Exercise input
※ ※ ※
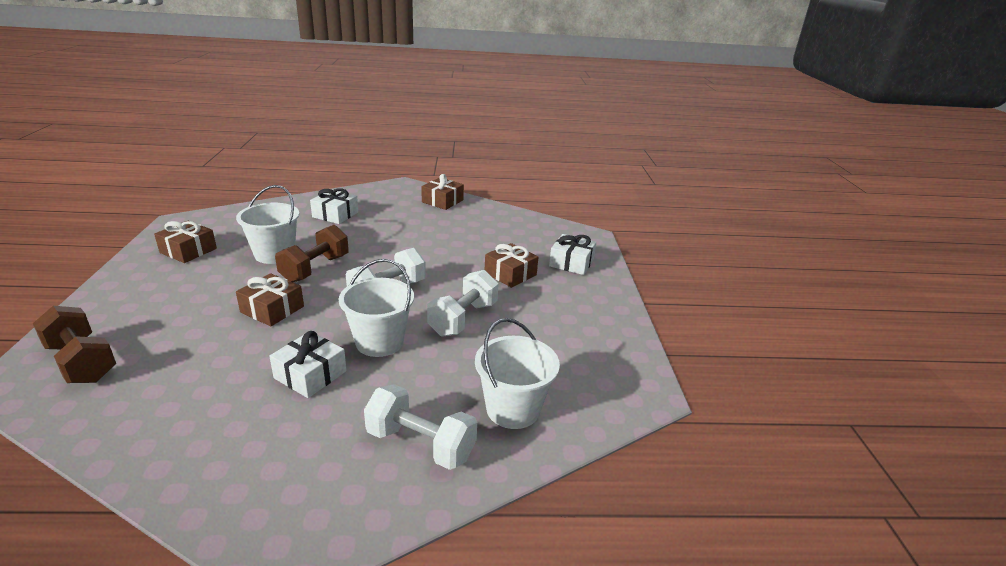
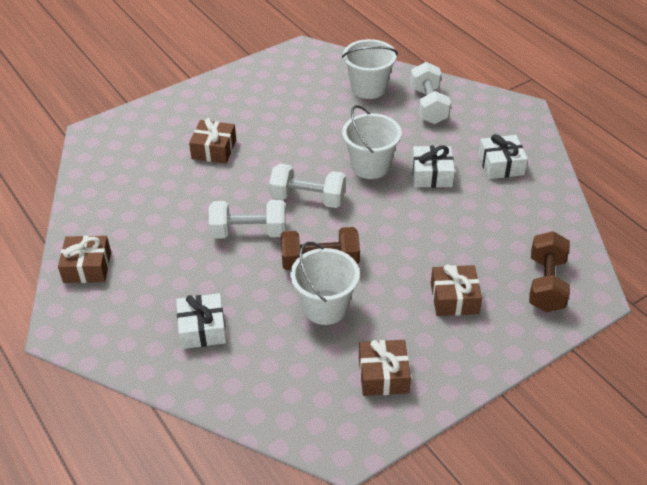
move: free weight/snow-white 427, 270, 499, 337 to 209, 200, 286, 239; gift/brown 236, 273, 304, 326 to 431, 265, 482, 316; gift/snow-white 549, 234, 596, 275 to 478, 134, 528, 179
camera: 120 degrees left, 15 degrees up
※ ※ ※
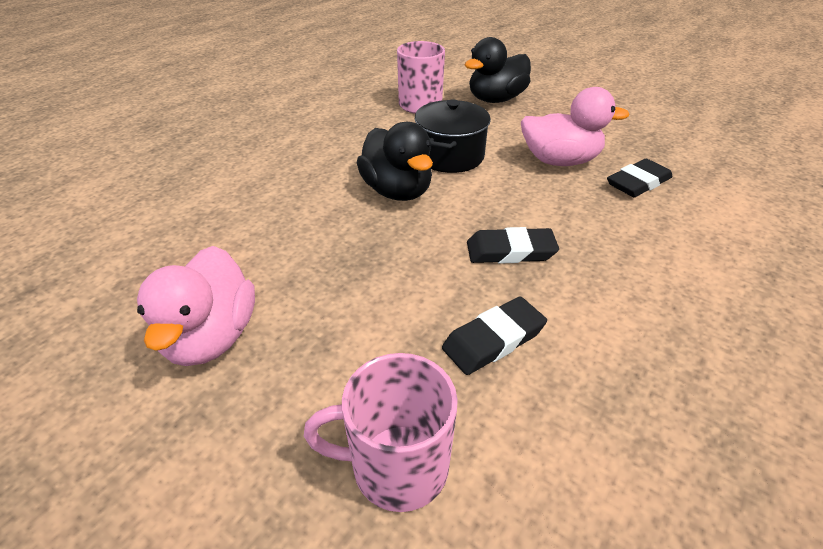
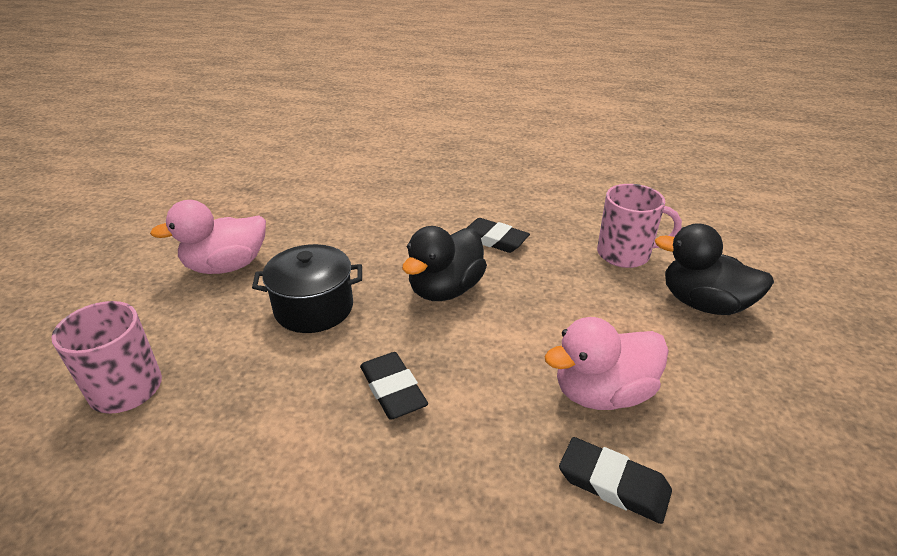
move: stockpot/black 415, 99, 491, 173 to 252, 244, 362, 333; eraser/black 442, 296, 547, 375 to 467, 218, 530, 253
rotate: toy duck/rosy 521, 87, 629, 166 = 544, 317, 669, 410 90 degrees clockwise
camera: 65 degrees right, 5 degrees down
※ ※ ※
Exercise prompt
Out of the data above, transcribe exactly and only the lines starting with the line that has "move: free weight/snow-white" and going on through the line that has "camera: 120 degrees left, 15 degrees up", both included.

Answer space
move: free weight/snow-white 427, 270, 499, 337 to 209, 200, 286, 239; gift/brown 236, 273, 304, 326 to 431, 265, 482, 316; gift/snow-white 549, 234, 596, 275 to 478, 134, 528, 179
camera: 120 degrees left, 15 degrees up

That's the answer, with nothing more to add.